(ENTRIES SUPPLIED begins)
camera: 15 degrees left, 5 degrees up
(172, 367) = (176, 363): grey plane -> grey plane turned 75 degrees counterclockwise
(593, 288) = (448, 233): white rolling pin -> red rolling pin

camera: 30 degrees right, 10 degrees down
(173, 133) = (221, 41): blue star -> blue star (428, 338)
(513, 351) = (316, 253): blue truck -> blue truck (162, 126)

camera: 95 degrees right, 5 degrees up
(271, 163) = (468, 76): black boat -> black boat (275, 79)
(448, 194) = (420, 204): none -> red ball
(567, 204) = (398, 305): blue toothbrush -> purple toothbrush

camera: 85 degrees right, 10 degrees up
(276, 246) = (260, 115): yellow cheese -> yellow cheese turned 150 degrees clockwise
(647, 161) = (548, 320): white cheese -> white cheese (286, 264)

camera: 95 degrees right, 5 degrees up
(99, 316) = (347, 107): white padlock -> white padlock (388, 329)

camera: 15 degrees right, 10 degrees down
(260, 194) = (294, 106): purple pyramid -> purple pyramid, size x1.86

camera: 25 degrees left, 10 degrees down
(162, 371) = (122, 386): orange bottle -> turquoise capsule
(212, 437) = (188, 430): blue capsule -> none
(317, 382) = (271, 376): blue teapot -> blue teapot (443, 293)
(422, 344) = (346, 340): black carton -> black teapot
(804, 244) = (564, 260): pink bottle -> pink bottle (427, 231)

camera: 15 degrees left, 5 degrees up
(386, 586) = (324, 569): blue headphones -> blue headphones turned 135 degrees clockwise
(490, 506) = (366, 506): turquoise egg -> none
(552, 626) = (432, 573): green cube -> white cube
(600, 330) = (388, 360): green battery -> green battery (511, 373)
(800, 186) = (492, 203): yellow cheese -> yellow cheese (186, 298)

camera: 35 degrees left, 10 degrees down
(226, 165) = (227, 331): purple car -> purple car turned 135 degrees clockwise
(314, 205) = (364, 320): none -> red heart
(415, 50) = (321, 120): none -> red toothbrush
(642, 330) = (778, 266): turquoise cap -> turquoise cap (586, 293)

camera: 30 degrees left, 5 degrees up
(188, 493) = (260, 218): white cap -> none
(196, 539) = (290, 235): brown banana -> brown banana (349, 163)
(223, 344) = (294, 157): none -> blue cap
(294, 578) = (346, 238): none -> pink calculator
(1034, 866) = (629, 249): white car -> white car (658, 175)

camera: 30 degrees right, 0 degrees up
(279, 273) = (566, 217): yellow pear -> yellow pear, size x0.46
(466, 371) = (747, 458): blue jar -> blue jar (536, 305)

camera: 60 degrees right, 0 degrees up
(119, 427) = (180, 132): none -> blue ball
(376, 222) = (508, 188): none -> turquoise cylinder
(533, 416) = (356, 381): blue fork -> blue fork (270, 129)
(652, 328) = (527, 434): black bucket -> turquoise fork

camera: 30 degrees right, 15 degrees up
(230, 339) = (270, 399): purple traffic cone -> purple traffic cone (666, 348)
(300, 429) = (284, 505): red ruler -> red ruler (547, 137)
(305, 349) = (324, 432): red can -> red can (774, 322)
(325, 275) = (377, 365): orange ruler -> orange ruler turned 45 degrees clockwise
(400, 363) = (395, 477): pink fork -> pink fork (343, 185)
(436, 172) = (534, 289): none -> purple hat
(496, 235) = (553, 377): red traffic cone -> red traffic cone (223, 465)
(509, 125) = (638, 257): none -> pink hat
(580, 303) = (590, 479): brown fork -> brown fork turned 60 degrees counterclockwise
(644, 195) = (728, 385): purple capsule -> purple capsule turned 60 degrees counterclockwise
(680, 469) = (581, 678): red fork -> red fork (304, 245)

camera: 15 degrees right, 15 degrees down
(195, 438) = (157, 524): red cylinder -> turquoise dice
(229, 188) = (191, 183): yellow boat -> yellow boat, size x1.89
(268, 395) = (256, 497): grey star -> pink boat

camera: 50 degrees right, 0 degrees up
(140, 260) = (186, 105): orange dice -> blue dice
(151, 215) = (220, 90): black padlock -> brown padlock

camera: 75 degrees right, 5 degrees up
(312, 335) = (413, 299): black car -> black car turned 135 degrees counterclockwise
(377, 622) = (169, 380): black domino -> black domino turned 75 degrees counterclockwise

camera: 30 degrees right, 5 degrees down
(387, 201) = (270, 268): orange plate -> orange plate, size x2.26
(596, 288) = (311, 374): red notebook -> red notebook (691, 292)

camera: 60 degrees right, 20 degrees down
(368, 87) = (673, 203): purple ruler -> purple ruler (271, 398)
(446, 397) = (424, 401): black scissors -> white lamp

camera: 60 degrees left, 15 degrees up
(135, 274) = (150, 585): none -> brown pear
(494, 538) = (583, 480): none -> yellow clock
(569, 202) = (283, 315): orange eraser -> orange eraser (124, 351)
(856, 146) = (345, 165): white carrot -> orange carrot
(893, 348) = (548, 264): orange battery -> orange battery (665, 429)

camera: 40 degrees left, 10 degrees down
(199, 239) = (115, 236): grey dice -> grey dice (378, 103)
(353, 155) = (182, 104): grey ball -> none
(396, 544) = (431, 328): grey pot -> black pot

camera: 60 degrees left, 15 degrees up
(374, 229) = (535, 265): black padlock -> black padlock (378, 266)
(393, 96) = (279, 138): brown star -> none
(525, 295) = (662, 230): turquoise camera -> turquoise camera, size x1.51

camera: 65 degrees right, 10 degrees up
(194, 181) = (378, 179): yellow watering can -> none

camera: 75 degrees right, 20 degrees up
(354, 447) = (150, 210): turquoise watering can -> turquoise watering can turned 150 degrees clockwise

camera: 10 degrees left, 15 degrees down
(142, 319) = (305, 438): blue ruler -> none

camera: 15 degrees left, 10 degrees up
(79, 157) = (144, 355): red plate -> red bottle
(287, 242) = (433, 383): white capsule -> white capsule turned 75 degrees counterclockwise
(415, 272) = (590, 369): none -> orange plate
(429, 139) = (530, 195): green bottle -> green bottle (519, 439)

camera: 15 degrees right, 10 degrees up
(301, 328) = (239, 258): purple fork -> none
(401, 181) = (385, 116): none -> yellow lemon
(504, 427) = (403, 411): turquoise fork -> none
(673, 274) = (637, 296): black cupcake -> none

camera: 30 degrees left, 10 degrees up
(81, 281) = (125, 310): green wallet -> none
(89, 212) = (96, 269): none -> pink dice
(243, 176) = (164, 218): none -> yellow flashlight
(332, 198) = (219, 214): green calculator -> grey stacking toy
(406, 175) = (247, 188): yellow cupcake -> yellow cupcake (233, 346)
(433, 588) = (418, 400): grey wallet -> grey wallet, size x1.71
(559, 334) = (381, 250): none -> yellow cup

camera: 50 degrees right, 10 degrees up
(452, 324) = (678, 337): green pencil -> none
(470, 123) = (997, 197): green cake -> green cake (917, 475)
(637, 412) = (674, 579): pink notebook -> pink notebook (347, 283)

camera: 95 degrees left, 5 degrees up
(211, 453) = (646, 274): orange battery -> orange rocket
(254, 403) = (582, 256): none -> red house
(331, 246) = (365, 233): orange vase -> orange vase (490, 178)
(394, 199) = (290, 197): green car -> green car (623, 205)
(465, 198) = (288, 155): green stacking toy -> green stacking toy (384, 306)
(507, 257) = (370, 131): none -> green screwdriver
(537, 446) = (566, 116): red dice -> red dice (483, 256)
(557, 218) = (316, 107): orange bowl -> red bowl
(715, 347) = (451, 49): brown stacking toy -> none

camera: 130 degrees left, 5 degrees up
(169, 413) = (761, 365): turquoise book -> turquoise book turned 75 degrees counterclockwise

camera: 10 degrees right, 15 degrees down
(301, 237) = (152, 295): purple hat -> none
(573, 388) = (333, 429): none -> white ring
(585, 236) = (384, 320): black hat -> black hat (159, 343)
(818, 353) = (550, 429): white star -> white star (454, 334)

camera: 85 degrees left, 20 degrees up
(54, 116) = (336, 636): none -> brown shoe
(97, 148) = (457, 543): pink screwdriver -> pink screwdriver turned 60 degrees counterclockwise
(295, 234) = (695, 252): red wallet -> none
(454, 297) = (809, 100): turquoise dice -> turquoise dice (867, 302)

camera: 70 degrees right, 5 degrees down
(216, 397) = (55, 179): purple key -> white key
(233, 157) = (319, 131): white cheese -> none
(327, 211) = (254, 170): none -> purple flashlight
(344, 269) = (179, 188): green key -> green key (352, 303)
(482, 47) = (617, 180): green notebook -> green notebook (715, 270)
(ENTRIES SUPPLIED ends)
• **TASK PROMPT**: Using the entries shown above, reproduce verbatim the lines from the line bearing "(287, 242) = (433, 383): white" to the line bearing "(507, 257) = (370, 131): none", inclusive.

• **SOLUTION TO THIS EXERCISE**:
(287, 242) = (433, 383): white capsule -> white capsule turned 75 degrees counterclockwise
(415, 272) = (590, 369): none -> orange plate
(429, 139) = (530, 195): green bottle -> green bottle (519, 439)

camera: 15 degrees right, 10 degrees up
(301, 328) = (239, 258): purple fork -> none
(401, 181) = (385, 116): none -> yellow lemon
(504, 427) = (403, 411): turquoise fork -> none
(673, 274) = (637, 296): black cupcake -> none

camera: 30 degrees left, 10 degrees up
(81, 281) = (125, 310): green wallet -> none
(89, 212) = (96, 269): none -> pink dice
(243, 176) = (164, 218): none -> yellow flashlight
(332, 198) = (219, 214): green calculator -> grey stacking toy
(406, 175) = (247, 188): yellow cupcake -> yellow cupcake (233, 346)
(433, 588) = (418, 400): grey wallet -> grey wallet, size x1.71
(559, 334) = (381, 250): none -> yellow cup

camera: 50 degrees right, 10 degrees up
(452, 324) = (678, 337): green pencil -> none
(470, 123) = (997, 197): green cake -> green cake (917, 475)
(637, 412) = (674, 579): pink notebook -> pink notebook (347, 283)

camera: 95 degrees left, 5 degrees up
(211, 453) = (646, 274): orange battery -> orange rocket
(254, 403) = (582, 256): none -> red house
(331, 246) = (365, 233): orange vase -> orange vase (490, 178)
(394, 199) = (290, 197): green car -> green car (623, 205)
(465, 198) = (288, 155): green stacking toy -> green stacking toy (384, 306)
(507, 257) = (370, 131): none -> green screwdriver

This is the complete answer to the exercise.